*Brief*
The full listing, copied exactly, is the required output.

|---|

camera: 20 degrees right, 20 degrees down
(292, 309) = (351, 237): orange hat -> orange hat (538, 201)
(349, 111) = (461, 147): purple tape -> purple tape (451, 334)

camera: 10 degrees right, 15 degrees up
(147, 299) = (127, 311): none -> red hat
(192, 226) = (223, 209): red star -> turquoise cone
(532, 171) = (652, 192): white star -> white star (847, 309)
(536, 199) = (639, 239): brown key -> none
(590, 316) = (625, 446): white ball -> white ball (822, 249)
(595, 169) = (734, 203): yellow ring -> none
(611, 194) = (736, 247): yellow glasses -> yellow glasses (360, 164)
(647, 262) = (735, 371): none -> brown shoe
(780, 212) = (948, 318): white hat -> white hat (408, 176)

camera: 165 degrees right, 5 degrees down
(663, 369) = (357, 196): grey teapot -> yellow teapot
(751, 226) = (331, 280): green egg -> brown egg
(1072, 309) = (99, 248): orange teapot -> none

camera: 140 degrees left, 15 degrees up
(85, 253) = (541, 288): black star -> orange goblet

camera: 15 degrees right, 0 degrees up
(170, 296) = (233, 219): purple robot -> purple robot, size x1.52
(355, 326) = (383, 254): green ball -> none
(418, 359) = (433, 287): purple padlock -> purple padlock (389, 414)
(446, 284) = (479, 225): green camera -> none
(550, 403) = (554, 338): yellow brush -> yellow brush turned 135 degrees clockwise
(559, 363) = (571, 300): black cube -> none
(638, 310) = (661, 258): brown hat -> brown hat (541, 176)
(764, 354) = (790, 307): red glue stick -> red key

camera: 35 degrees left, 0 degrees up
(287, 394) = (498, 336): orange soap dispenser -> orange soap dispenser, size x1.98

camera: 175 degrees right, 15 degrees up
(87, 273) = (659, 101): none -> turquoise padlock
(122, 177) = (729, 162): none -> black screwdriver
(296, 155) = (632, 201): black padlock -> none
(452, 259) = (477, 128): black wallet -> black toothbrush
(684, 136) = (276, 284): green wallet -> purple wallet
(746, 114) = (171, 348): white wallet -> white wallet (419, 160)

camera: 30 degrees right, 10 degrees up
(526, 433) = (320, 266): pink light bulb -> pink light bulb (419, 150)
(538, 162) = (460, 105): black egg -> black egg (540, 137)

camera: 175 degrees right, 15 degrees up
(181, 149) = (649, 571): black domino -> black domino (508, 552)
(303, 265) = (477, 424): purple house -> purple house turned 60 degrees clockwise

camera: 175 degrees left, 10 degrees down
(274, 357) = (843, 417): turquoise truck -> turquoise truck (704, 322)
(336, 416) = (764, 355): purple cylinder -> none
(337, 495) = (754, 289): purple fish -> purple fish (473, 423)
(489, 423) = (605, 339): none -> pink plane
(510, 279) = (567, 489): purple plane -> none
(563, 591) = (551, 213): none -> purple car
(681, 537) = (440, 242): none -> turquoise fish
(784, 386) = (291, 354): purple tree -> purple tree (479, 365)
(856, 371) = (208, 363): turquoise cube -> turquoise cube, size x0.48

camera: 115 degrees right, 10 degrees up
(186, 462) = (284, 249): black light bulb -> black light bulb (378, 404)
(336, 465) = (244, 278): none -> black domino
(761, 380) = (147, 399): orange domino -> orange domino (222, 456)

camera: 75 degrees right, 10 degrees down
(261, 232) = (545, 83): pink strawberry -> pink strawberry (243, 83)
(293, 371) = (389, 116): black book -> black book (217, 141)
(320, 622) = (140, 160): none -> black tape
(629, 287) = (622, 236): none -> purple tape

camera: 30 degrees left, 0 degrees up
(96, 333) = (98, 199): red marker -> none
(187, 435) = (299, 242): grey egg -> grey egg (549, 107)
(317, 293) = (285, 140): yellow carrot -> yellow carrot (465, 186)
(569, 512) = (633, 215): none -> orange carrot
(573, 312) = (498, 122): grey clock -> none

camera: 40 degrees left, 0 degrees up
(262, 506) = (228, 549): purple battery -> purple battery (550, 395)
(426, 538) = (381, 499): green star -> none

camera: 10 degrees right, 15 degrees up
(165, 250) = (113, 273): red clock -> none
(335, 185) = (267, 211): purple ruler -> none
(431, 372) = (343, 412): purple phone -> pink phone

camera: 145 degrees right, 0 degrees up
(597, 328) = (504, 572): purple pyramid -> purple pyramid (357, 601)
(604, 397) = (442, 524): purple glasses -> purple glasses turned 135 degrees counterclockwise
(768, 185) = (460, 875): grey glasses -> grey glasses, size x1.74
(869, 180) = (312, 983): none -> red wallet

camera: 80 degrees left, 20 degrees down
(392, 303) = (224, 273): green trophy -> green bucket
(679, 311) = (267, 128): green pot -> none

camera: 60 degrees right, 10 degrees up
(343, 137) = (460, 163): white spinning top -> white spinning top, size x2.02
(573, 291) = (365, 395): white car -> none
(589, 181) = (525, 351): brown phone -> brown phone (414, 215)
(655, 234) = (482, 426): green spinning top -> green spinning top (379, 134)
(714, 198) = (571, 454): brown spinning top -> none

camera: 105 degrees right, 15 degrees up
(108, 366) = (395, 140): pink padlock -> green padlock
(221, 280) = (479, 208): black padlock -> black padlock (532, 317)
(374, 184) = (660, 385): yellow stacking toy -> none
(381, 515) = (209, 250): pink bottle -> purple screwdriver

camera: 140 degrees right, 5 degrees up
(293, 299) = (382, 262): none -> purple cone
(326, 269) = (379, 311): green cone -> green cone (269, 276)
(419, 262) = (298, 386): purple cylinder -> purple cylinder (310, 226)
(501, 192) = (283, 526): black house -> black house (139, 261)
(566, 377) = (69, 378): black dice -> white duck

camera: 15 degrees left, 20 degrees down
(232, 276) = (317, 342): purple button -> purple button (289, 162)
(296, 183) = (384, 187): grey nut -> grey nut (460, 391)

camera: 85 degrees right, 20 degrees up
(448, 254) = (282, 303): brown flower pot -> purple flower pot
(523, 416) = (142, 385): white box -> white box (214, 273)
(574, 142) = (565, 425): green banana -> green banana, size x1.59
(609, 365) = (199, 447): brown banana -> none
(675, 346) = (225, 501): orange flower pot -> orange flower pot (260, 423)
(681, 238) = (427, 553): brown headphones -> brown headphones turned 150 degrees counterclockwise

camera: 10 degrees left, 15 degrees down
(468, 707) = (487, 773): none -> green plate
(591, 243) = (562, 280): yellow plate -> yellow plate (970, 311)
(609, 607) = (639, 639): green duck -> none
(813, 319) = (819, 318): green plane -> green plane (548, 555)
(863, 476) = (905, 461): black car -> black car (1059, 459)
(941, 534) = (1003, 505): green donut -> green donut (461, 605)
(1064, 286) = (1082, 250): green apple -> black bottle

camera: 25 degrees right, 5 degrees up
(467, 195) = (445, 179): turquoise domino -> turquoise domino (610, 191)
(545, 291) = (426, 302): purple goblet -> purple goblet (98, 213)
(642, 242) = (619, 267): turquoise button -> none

|---|

*Solved problem*
camera: 20 degrees right, 20 degrees down
(292, 309) = (351, 237): orange hat -> orange hat (538, 201)
(349, 111) = (461, 147): purple tape -> purple tape (451, 334)

camera: 10 degrees right, 15 degrees up
(147, 299) = (127, 311): none -> red hat
(192, 226) = (223, 209): red star -> turquoise cone
(532, 171) = (652, 192): white star -> white star (847, 309)
(536, 199) = (639, 239): brown key -> none
(590, 316) = (625, 446): white ball -> white ball (822, 249)
(595, 169) = (734, 203): yellow ring -> none
(611, 194) = (736, 247): yellow glasses -> yellow glasses (360, 164)
(647, 262) = (735, 371): none -> brown shoe
(780, 212) = (948, 318): white hat -> white hat (408, 176)

camera: 165 degrees right, 5 degrees down
(663, 369) = (357, 196): grey teapot -> yellow teapot
(751, 226) = (331, 280): green egg -> brown egg
(1072, 309) = (99, 248): orange teapot -> none

camera: 140 degrees left, 15 degrees up
(85, 253) = (541, 288): black star -> orange goblet

camera: 15 degrees right, 0 degrees up
(170, 296) = (233, 219): purple robot -> purple robot, size x1.52
(355, 326) = (383, 254): green ball -> none
(418, 359) = (433, 287): purple padlock -> purple padlock (389, 414)
(446, 284) = (479, 225): green camera -> none
(550, 403) = (554, 338): yellow brush -> yellow brush turned 135 degrees clockwise
(559, 363) = (571, 300): black cube -> none
(638, 310) = (661, 258): brown hat -> brown hat (541, 176)
(764, 354) = (790, 307): red glue stick -> red key

camera: 35 degrees left, 0 degrees up
(287, 394) = (498, 336): orange soap dispenser -> orange soap dispenser, size x1.98

camera: 175 degrees right, 15 degrees up
(87, 273) = (659, 101): none -> turquoise padlock
(122, 177) = (729, 162): none -> black screwdriver
(296, 155) = (632, 201): black padlock -> none
(452, 259) = (477, 128): black wallet -> black toothbrush
(684, 136) = (276, 284): green wallet -> purple wallet
(746, 114) = (171, 348): white wallet -> white wallet (419, 160)

camera: 30 degrees right, 10 degrees up
(526, 433) = (320, 266): pink light bulb -> pink light bulb (419, 150)
(538, 162) = (460, 105): black egg -> black egg (540, 137)

camera: 175 degrees right, 15 degrees up
(181, 149) = (649, 571): black domino -> black domino (508, 552)
(303, 265) = (477, 424): purple house -> purple house turned 60 degrees clockwise

camera: 175 degrees left, 10 degrees down
(274, 357) = (843, 417): turquoise truck -> turquoise truck (704, 322)
(336, 416) = (764, 355): purple cylinder -> none
(337, 495) = (754, 289): purple fish -> purple fish (473, 423)
(489, 423) = (605, 339): none -> pink plane
(510, 279) = (567, 489): purple plane -> none
(563, 591) = (551, 213): none -> purple car
(681, 537) = (440, 242): none -> turquoise fish
(784, 386) = (291, 354): purple tree -> purple tree (479, 365)
(856, 371) = (208, 363): turquoise cube -> turquoise cube, size x0.48

camera: 115 degrees right, 10 degrees up
(186, 462) = (284, 249): black light bulb -> black light bulb (378, 404)
(336, 465) = (244, 278): none -> black domino
(761, 380) = (147, 399): orange domino -> orange domino (222, 456)

camera: 75 degrees right, 10 degrees down
(261, 232) = (545, 83): pink strawberry -> pink strawberry (243, 83)
(293, 371) = (389, 116): black book -> black book (217, 141)
(320, 622) = (140, 160): none -> black tape
(629, 287) = (622, 236): none -> purple tape

camera: 30 degrees left, 0 degrees up
(96, 333) = (98, 199): red marker -> none
(187, 435) = (299, 242): grey egg -> grey egg (549, 107)
(317, 293) = (285, 140): yellow carrot -> yellow carrot (465, 186)
(569, 512) = (633, 215): none -> orange carrot
(573, 312) = (498, 122): grey clock -> none

camera: 40 degrees left, 0 degrees up
(262, 506) = (228, 549): purple battery -> purple battery (550, 395)
(426, 538) = (381, 499): green star -> none

camera: 10 degrees right, 15 degrees up
(165, 250) = (113, 273): red clock -> none
(335, 185) = (267, 211): purple ruler -> none
(431, 372) = (343, 412): purple phone -> pink phone

camera: 145 degrees right, 0 degrees up
(597, 328) = (504, 572): purple pyramid -> purple pyramid (357, 601)
(604, 397) = (442, 524): purple glasses -> purple glasses turned 135 degrees counterclockwise
(768, 185) = (460, 875): grey glasses -> grey glasses, size x1.74
(869, 180) = (312, 983): none -> red wallet

camera: 80 degrees left, 20 degrees down
(392, 303) = (224, 273): green trophy -> green bucket
(679, 311) = (267, 128): green pot -> none

camera: 60 degrees right, 10 degrees up
(343, 137) = (460, 163): white spinning top -> white spinning top, size x2.02
(573, 291) = (365, 395): white car -> none
(589, 181) = (525, 351): brown phone -> brown phone (414, 215)
(655, 234) = (482, 426): green spinning top -> green spinning top (379, 134)
(714, 198) = (571, 454): brown spinning top -> none

camera: 105 degrees right, 15 degrees up
(108, 366) = (395, 140): pink padlock -> green padlock
(221, 280) = (479, 208): black padlock -> black padlock (532, 317)
(374, 184) = (660, 385): yellow stacking toy -> none
(381, 515) = (209, 250): pink bottle -> purple screwdriver

camera: 140 degrees right, 5 degrees up
(293, 299) = (382, 262): none -> purple cone
(326, 269) = (379, 311): green cone -> green cone (269, 276)
(419, 262) = (298, 386): purple cylinder -> purple cylinder (310, 226)
(501, 192) = (283, 526): black house -> black house (139, 261)
(566, 377) = (69, 378): black dice -> white duck

camera: 15 degrees left, 20 degrees down
(232, 276) = (317, 342): purple button -> purple button (289, 162)
(296, 183) = (384, 187): grey nut -> grey nut (460, 391)

camera: 85 degrees right, 20 degrees up
(448, 254) = (282, 303): brown flower pot -> purple flower pot
(523, 416) = (142, 385): white box -> white box (214, 273)
(574, 142) = (565, 425): green banana -> green banana, size x1.59
(609, 365) = (199, 447): brown banana -> none
(675, 346) = (225, 501): orange flower pot -> orange flower pot (260, 423)
(681, 238) = (427, 553): brown headphones -> brown headphones turned 150 degrees counterclockwise

camera: 10 degrees left, 15 degrees down
(468, 707) = (487, 773): none -> green plate
(591, 243) = (562, 280): yellow plate -> yellow plate (970, 311)
(609, 607) = (639, 639): green duck -> none
(813, 319) = (819, 318): green plane -> green plane (548, 555)
(863, 476) = (905, 461): black car -> black car (1059, 459)
(941, 534) = (1003, 505): green donut -> green donut (461, 605)
(1064, 286) = (1082, 250): green apple -> black bottle

camera: 25 degrees right, 5 degrees up
(467, 195) = (445, 179): turquoise domino -> turquoise domino (610, 191)
(545, 291) = (426, 302): purple goblet -> purple goblet (98, 213)
(642, 242) = (619, 267): turquoise button -> none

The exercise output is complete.